<<<<

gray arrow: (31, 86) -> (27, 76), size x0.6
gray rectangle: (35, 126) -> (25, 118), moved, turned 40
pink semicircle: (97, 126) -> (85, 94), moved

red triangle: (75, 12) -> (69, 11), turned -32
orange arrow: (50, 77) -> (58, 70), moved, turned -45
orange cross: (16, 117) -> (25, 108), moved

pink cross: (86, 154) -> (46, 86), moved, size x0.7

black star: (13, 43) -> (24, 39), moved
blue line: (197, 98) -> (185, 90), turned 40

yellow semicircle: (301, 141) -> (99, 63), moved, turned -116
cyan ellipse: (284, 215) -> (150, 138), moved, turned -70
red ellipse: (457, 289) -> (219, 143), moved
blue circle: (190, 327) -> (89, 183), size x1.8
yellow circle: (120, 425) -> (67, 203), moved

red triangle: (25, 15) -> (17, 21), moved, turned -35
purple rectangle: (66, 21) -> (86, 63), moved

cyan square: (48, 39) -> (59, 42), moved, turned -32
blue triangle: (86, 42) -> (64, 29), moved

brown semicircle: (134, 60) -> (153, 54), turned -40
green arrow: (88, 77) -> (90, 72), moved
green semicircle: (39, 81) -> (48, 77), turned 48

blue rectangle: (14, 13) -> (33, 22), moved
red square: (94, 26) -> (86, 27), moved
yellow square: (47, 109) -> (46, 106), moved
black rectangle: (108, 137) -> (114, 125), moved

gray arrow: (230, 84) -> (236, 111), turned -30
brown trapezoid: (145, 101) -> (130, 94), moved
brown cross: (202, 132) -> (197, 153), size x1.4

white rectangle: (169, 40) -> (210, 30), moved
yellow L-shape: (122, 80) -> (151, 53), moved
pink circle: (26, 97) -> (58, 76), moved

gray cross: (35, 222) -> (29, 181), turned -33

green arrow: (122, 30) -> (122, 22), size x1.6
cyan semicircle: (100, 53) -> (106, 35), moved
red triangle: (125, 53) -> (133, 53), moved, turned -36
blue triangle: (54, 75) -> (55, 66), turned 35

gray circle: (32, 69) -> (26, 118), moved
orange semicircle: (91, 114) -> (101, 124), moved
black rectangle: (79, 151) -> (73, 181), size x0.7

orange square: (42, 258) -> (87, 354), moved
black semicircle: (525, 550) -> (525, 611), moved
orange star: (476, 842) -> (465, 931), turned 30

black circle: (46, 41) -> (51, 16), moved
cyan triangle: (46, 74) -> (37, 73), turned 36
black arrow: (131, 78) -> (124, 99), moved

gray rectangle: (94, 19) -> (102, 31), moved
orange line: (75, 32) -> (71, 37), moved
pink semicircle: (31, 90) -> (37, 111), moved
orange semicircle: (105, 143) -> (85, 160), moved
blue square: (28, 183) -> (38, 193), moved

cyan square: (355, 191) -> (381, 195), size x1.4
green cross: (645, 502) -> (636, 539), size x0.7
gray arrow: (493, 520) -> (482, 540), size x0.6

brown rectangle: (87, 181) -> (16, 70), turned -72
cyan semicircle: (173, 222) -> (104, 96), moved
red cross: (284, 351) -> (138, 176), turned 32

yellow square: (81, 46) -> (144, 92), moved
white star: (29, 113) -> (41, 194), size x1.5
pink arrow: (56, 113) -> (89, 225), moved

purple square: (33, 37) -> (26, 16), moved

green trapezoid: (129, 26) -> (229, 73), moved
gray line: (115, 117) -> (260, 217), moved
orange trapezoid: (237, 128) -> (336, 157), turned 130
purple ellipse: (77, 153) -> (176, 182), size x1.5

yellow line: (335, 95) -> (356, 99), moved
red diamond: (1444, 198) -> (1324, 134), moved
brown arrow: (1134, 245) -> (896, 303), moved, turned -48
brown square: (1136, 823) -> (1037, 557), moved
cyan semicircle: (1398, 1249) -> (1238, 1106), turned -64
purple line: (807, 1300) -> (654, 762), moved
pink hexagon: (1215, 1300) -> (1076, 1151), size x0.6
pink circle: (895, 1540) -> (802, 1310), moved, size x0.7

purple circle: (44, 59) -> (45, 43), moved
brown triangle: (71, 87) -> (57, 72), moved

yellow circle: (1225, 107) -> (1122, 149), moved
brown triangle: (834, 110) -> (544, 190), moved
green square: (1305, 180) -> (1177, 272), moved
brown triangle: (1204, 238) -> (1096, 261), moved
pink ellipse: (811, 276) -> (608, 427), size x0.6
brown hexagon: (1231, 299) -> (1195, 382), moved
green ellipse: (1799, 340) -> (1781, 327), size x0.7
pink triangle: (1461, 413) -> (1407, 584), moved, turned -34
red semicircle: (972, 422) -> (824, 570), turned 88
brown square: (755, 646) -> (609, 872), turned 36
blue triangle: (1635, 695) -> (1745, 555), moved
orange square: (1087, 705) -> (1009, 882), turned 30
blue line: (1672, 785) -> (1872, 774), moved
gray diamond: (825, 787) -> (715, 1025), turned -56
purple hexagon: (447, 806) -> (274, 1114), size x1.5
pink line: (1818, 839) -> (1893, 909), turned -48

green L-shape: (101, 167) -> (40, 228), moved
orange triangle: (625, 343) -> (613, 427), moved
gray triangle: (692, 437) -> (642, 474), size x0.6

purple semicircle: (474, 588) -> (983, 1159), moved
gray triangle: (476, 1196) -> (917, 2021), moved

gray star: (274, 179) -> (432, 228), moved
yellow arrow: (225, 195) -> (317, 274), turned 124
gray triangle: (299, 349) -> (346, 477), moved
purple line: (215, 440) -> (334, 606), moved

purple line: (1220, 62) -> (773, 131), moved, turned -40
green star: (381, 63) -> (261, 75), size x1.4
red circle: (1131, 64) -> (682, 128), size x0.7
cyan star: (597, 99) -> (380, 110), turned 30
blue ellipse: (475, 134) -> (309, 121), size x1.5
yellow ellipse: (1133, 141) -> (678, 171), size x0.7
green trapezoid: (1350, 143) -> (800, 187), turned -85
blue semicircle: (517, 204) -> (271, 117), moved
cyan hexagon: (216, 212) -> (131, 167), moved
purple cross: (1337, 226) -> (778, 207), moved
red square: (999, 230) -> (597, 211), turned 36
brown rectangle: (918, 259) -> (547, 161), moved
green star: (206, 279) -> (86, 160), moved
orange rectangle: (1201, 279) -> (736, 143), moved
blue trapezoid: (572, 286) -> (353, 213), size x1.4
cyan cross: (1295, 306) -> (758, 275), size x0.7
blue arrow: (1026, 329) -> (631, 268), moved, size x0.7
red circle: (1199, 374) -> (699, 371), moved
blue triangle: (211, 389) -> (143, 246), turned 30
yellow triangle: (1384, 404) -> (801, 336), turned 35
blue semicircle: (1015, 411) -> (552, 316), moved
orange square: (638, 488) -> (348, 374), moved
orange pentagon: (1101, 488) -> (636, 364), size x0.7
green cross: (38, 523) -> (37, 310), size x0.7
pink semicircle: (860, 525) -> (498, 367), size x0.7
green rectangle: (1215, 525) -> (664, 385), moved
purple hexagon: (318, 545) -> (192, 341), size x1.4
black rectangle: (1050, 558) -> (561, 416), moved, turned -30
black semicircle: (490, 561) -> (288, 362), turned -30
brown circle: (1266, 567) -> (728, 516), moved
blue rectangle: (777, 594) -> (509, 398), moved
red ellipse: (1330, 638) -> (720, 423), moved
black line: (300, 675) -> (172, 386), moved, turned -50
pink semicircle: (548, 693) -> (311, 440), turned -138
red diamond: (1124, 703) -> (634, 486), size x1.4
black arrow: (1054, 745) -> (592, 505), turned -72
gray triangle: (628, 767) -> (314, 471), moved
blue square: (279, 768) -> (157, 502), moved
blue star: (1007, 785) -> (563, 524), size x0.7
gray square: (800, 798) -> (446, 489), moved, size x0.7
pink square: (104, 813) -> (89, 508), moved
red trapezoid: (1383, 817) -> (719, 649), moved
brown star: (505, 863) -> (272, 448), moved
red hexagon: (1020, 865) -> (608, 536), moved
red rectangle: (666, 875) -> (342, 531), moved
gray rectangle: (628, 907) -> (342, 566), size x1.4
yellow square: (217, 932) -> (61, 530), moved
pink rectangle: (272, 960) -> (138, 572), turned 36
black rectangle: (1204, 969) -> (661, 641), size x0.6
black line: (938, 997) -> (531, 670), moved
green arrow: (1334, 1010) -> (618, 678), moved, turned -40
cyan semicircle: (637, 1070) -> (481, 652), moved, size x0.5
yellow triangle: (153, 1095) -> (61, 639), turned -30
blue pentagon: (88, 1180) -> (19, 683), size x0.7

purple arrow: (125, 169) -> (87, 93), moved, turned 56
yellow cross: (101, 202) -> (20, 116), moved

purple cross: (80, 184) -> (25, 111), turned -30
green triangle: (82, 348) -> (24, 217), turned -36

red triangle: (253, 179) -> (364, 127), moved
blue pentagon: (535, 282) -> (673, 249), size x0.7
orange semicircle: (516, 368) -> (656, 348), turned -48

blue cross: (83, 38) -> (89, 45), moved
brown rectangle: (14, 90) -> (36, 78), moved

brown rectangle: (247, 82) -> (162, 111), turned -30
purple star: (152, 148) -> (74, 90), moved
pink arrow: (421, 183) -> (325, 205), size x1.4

>>>>

## ACTIVITY
Exactly the lines above from the one with "red diamond: (1444, 198)" to the one with "pink circle: (895, 1540)", both included, are to be quoted; leave the rest out.

## RESPONSE
red diamond: (1444, 198) -> (1324, 134), moved
brown arrow: (1134, 245) -> (896, 303), moved, turned -48
brown square: (1136, 823) -> (1037, 557), moved
cyan semicircle: (1398, 1249) -> (1238, 1106), turned -64
purple line: (807, 1300) -> (654, 762), moved
pink hexagon: (1215, 1300) -> (1076, 1151), size x0.6
pink circle: (895, 1540) -> (802, 1310), moved, size x0.7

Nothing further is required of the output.